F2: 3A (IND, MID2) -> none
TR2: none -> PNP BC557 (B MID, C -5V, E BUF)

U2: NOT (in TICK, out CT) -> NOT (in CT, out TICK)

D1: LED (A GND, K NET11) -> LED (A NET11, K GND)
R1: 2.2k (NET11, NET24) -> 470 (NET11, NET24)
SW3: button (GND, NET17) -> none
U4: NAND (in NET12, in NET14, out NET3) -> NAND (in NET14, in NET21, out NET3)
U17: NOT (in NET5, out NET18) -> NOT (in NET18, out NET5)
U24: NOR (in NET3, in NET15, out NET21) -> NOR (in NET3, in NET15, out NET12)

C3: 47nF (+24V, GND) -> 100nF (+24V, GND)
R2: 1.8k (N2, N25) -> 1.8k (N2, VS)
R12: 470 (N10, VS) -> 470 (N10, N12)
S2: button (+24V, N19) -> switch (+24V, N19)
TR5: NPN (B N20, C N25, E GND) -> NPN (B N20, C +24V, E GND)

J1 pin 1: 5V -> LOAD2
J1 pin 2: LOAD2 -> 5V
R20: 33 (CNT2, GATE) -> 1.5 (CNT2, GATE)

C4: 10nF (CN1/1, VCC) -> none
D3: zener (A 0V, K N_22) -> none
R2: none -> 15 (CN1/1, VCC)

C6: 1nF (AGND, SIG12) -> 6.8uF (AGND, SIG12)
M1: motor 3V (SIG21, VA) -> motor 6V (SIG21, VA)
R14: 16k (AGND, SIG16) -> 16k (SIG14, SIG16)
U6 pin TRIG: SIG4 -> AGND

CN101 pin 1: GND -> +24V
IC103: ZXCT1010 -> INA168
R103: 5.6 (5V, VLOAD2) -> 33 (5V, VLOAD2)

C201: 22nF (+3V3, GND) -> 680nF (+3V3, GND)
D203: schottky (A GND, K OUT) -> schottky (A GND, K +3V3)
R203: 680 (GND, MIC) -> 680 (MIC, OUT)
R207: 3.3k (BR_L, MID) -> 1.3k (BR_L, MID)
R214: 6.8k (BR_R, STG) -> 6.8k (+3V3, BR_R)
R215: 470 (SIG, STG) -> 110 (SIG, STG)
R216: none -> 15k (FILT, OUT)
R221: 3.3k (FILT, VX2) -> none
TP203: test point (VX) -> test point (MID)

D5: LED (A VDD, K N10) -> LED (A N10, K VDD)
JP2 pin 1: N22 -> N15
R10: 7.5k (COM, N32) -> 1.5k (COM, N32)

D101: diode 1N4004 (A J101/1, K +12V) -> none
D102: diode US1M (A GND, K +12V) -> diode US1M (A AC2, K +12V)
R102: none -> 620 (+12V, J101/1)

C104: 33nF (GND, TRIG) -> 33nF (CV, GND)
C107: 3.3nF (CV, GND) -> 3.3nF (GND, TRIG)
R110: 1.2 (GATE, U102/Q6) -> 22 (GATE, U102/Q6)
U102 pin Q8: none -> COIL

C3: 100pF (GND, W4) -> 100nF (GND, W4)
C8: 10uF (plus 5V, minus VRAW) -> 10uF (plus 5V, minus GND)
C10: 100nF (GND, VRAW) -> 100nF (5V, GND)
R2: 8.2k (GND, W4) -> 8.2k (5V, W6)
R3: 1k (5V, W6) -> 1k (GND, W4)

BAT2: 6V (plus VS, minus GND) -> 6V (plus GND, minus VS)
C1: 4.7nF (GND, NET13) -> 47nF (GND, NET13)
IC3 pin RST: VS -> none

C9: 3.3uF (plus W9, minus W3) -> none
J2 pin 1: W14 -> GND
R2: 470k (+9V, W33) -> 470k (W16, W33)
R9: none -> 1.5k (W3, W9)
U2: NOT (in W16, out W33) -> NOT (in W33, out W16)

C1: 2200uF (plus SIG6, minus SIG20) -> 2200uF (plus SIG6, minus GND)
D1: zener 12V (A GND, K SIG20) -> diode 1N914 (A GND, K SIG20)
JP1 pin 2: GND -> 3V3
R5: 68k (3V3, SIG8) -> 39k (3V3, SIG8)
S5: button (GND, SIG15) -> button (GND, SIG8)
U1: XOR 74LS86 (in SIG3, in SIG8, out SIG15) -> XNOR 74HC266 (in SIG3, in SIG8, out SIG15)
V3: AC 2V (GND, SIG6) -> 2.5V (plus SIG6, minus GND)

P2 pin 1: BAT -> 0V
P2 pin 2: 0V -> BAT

━━━

(Aim of the task)
Keep both end lines and retype everything in the records above from the line containing "R12: 470 (N10, VS) -> 470 (N10, N12)" through the line containing "IC103: ZXCT1010 -> INA168", exactly, with nothing else.

(Finished task)
R12: 470 (N10, VS) -> 470 (N10, N12)
S2: button (+24V, N19) -> switch (+24V, N19)
TR5: NPN (B N20, C N25, E GND) -> NPN (B N20, C +24V, E GND)

J1 pin 1: 5V -> LOAD2
J1 pin 2: LOAD2 -> 5V
R20: 33 (CNT2, GATE) -> 1.5 (CNT2, GATE)

C4: 10nF (CN1/1, VCC) -> none
D3: zener (A 0V, K N_22) -> none
R2: none -> 15 (CN1/1, VCC)

C6: 1nF (AGND, SIG12) -> 6.8uF (AGND, SIG12)
M1: motor 3V (SIG21, VA) -> motor 6V (SIG21, VA)
R14: 16k (AGND, SIG16) -> 16k (SIG14, SIG16)
U6 pin TRIG: SIG4 -> AGND

CN101 pin 1: GND -> +24V
IC103: ZXCT1010 -> INA168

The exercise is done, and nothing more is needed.